▶ **Your objective**
Repeat the data exactly, every last line of it.

Records from a collection
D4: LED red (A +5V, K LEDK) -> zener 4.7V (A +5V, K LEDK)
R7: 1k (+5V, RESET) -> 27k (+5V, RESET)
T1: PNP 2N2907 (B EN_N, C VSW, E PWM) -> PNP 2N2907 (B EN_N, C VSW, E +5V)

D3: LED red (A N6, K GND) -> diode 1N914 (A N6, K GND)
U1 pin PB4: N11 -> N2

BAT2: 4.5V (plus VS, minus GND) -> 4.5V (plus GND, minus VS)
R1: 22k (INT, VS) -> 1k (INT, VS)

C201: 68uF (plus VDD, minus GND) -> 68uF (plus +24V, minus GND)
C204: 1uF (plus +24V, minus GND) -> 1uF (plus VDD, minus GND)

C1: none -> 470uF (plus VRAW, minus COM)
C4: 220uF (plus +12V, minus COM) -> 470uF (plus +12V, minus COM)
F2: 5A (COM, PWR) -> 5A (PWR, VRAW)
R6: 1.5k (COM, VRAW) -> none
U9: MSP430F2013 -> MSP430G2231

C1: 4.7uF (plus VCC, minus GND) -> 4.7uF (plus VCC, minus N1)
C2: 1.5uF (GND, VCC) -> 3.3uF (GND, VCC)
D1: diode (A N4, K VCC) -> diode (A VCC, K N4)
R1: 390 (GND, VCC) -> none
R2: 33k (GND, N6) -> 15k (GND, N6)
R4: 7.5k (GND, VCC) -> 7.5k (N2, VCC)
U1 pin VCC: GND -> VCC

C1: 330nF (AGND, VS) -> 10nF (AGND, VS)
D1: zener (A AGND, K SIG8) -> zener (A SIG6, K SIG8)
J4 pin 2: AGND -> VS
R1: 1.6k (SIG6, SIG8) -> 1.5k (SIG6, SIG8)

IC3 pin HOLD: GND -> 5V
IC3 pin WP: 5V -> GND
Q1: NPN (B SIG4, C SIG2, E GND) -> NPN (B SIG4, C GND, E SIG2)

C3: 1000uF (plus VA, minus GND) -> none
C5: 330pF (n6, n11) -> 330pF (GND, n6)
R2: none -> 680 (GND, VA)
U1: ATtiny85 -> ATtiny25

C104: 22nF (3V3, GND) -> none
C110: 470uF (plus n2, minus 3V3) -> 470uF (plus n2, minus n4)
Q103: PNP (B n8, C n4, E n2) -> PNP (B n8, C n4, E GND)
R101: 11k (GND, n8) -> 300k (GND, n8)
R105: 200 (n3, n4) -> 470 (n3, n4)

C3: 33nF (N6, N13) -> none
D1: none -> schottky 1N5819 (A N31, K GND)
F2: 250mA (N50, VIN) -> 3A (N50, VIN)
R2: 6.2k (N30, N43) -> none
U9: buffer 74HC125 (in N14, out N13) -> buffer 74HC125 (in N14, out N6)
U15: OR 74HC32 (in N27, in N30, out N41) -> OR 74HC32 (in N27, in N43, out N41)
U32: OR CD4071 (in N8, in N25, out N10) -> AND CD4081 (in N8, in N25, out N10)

▶ **Result of the exercise**
D4: LED red (A +5V, K LEDK) -> zener 4.7V (A +5V, K LEDK)
R7: 1k (+5V, RESET) -> 27k (+5V, RESET)
T1: PNP 2N2907 (B EN_N, C VSW, E PWM) -> PNP 2N2907 (B EN_N, C VSW, E +5V)

D3: LED red (A N6, K GND) -> diode 1N914 (A N6, K GND)
U1 pin PB4: N11 -> N2

BAT2: 4.5V (plus VS, minus GND) -> 4.5V (plus GND, minus VS)
R1: 22k (INT, VS) -> 1k (INT, VS)

C201: 68uF (plus VDD, minus GND) -> 68uF (plus +24V, minus GND)
C204: 1uF (plus +24V, minus GND) -> 1uF (plus VDD, minus GND)

C1: none -> 470uF (plus VRAW, minus COM)
C4: 220uF (plus +12V, minus COM) -> 470uF (plus +12V, minus COM)
F2: 5A (COM, PWR) -> 5A (PWR, VRAW)
R6: 1.5k (COM, VRAW) -> none
U9: MSP430F2013 -> MSP430G2231

C1: 4.7uF (plus VCC, minus GND) -> 4.7uF (plus VCC, minus N1)
C2: 1.5uF (GND, VCC) -> 3.3uF (GND, VCC)
D1: diode (A N4, K VCC) -> diode (A VCC, K N4)
R1: 390 (GND, VCC) -> none
R2: 33k (GND, N6) -> 15k (GND, N6)
R4: 7.5k (GND, VCC) -> 7.5k (N2, VCC)
U1 pin VCC: GND -> VCC

C1: 330nF (AGND, VS) -> 10nF (AGND, VS)
D1: zener (A AGND, K SIG8) -> zener (A SIG6, K SIG8)
J4 pin 2: AGND -> VS
R1: 1.6k (SIG6, SIG8) -> 1.5k (SIG6, SIG8)

IC3 pin HOLD: GND -> 5V
IC3 pin WP: 5V -> GND
Q1: NPN (B SIG4, C SIG2, E GND) -> NPN (B SIG4, C GND, E SIG2)

C3: 1000uF (plus VA, minus GND) -> none
C5: 330pF (n6, n11) -> 330pF (GND, n6)
R2: none -> 680 (GND, VA)
U1: ATtiny85 -> ATtiny25

C104: 22nF (3V3, GND) -> none
C110: 470uF (plus n2, minus 3V3) -> 470uF (plus n2, minus n4)
Q103: PNP (B n8, C n4, E n2) -> PNP (B n8, C n4, E GND)
R101: 11k (GND, n8) -> 300k (GND, n8)
R105: 200 (n3, n4) -> 470 (n3, n4)

C3: 33nF (N6, N13) -> none
D1: none -> schottky 1N5819 (A N31, K GND)
F2: 250mA (N50, VIN) -> 3A (N50, VIN)
R2: 6.2k (N30, N43) -> none
U9: buffer 74HC125 (in N14, out N13) -> buffer 74HC125 (in N14, out N6)
U15: OR 74HC32 (in N27, in N30, out N41) -> OR 74HC32 (in N27, in N43, out N41)
U32: OR CD4071 (in N8, in N25, out N10) -> AND CD4081 (in N8, in N25, out N10)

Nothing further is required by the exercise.